PROBLEM DESCRIPTION: Copy out the data below as written; omit any images.

EXTRACTED RECORDS:

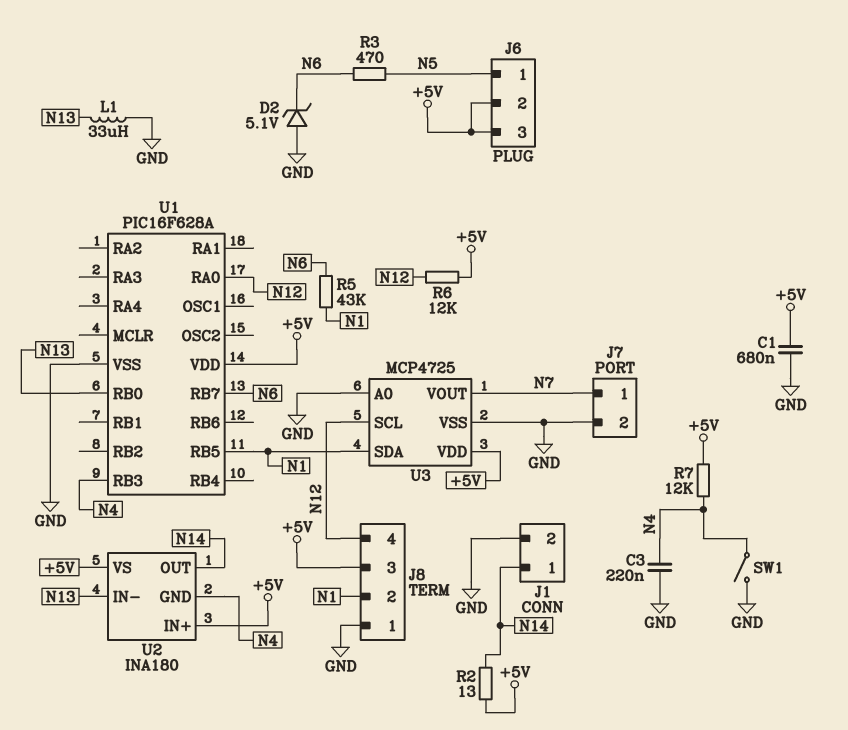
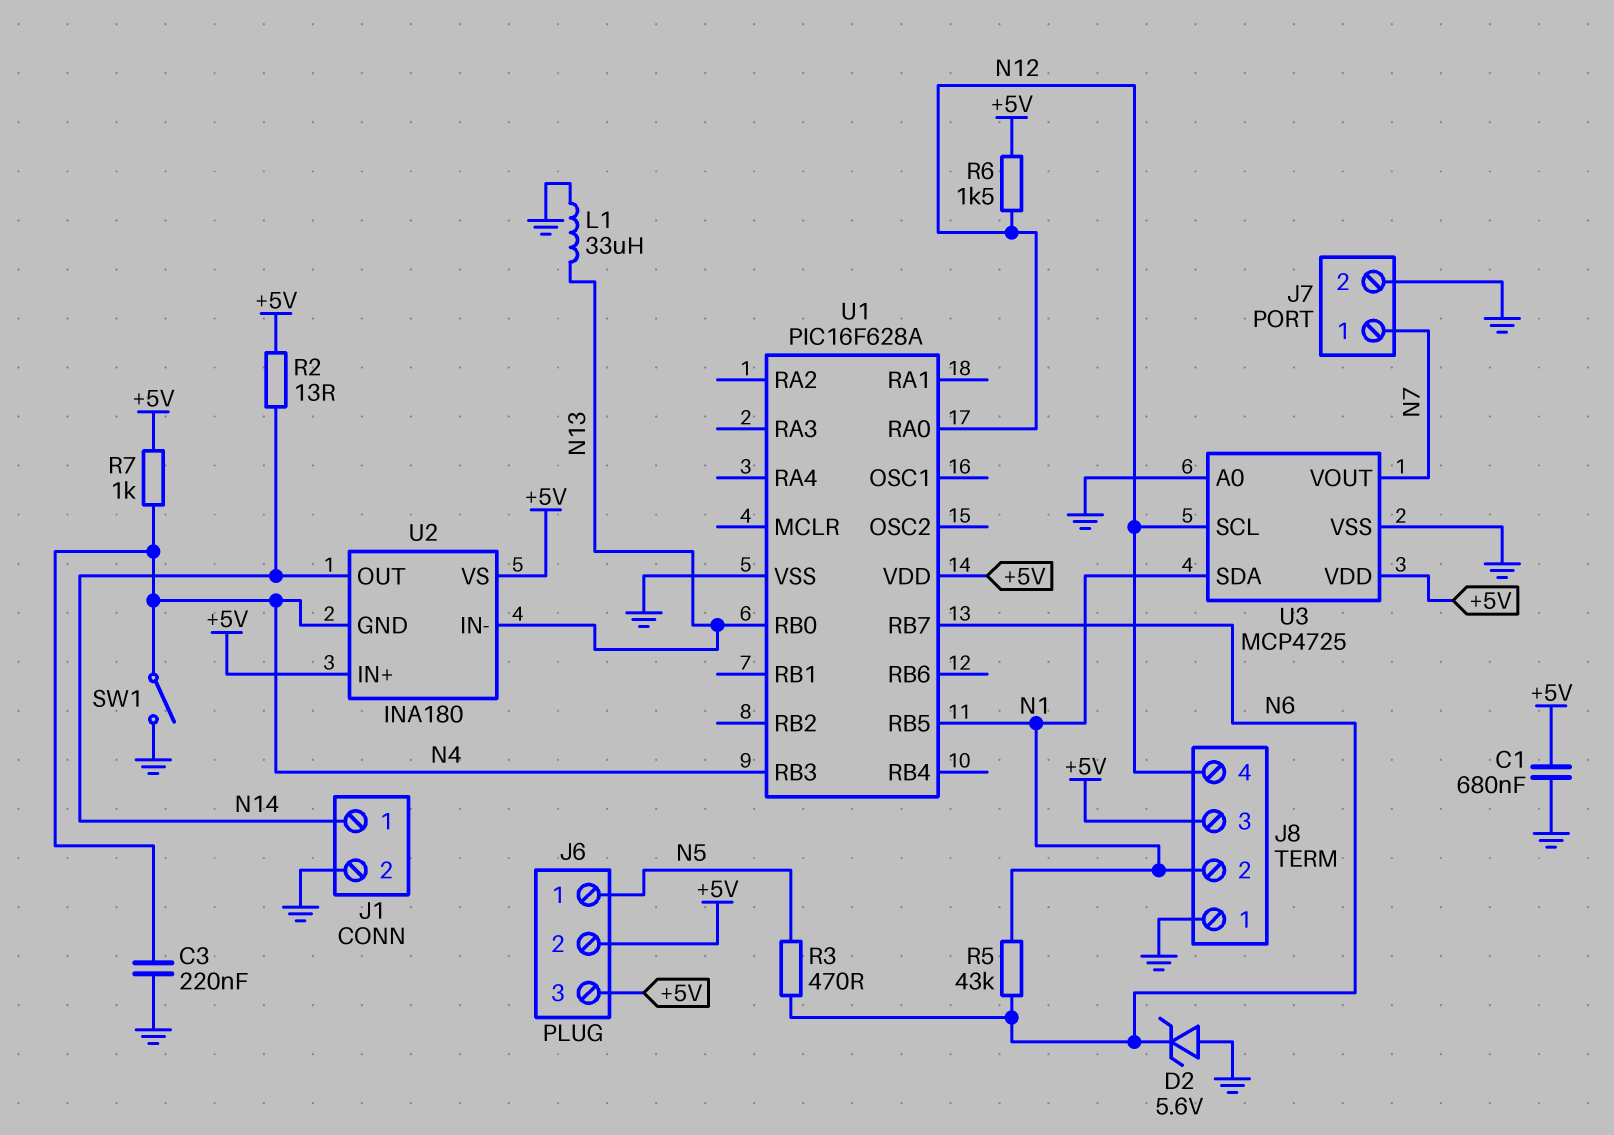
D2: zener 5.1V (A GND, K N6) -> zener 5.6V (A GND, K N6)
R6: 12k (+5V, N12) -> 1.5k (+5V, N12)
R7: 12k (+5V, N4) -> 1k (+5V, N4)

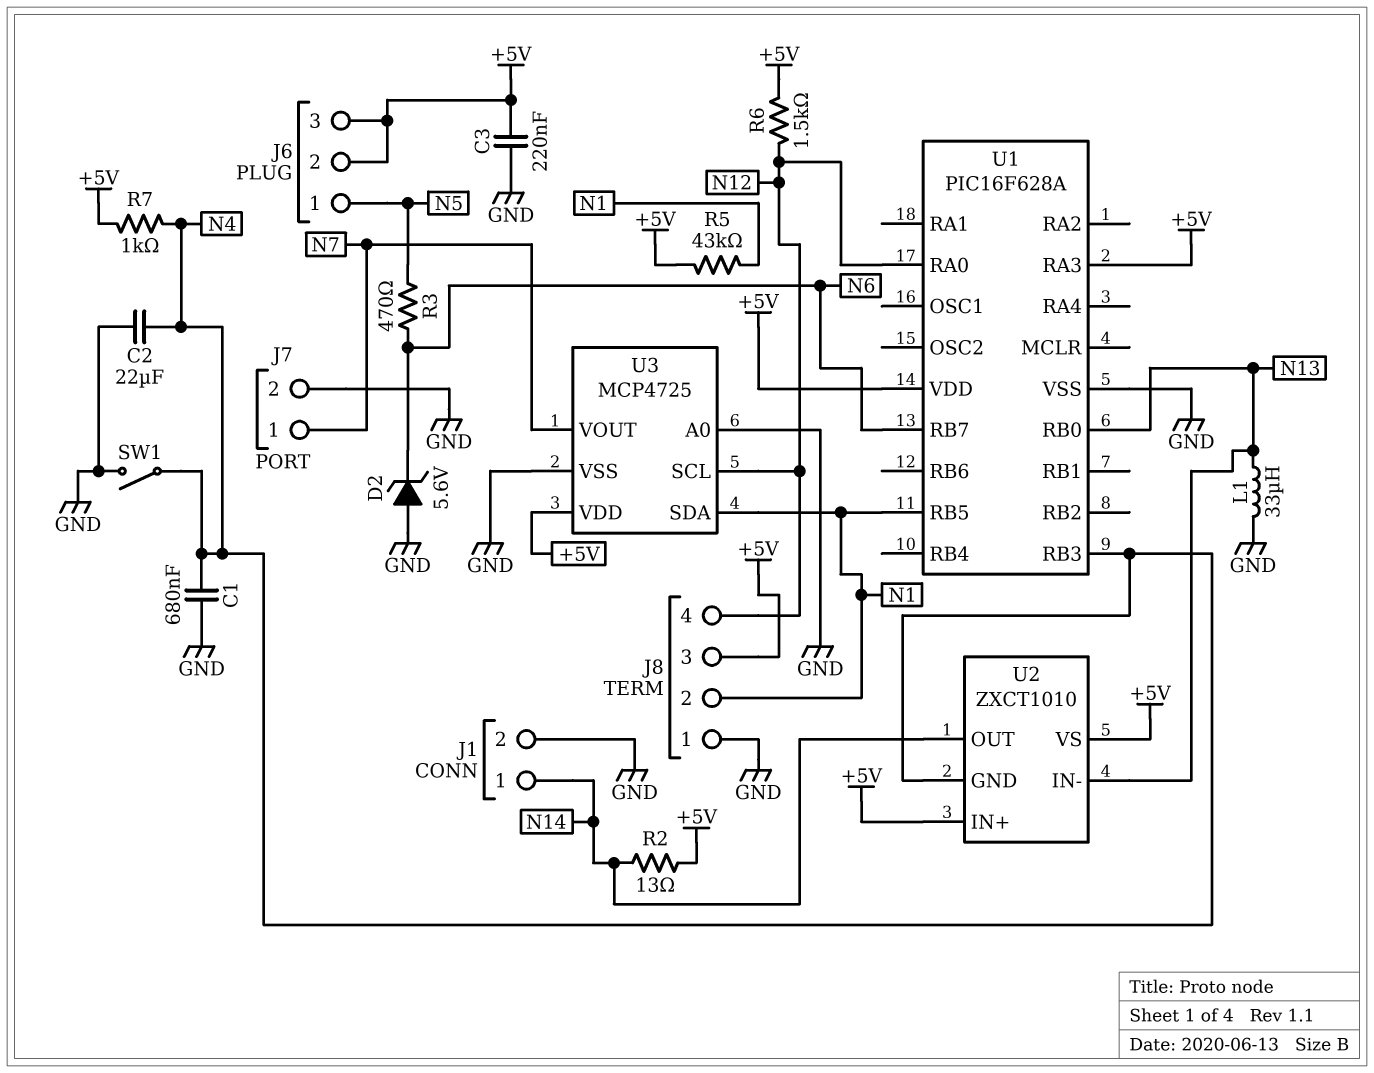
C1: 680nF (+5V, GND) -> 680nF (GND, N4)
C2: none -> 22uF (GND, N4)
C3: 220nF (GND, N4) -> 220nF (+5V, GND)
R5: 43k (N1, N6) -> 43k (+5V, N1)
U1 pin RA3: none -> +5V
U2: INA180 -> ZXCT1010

WORKED SOLUTION:
D2: zener 5.1V (A GND, K N6) -> zener 5.6V (A GND, K N6)
R6: 12k (+5V, N12) -> 1.5k (+5V, N12)
R7: 12k (+5V, N4) -> 1k (+5V, N4)

C1: 680nF (+5V, GND) -> 680nF (GND, N4)
C2: none -> 22uF (GND, N4)
C3: 220nF (GND, N4) -> 220nF (+5V, GND)
R5: 43k (N1, N6) -> 43k (+5V, N1)
U1 pin RA3: none -> +5V
U2: INA180 -> ZXCT1010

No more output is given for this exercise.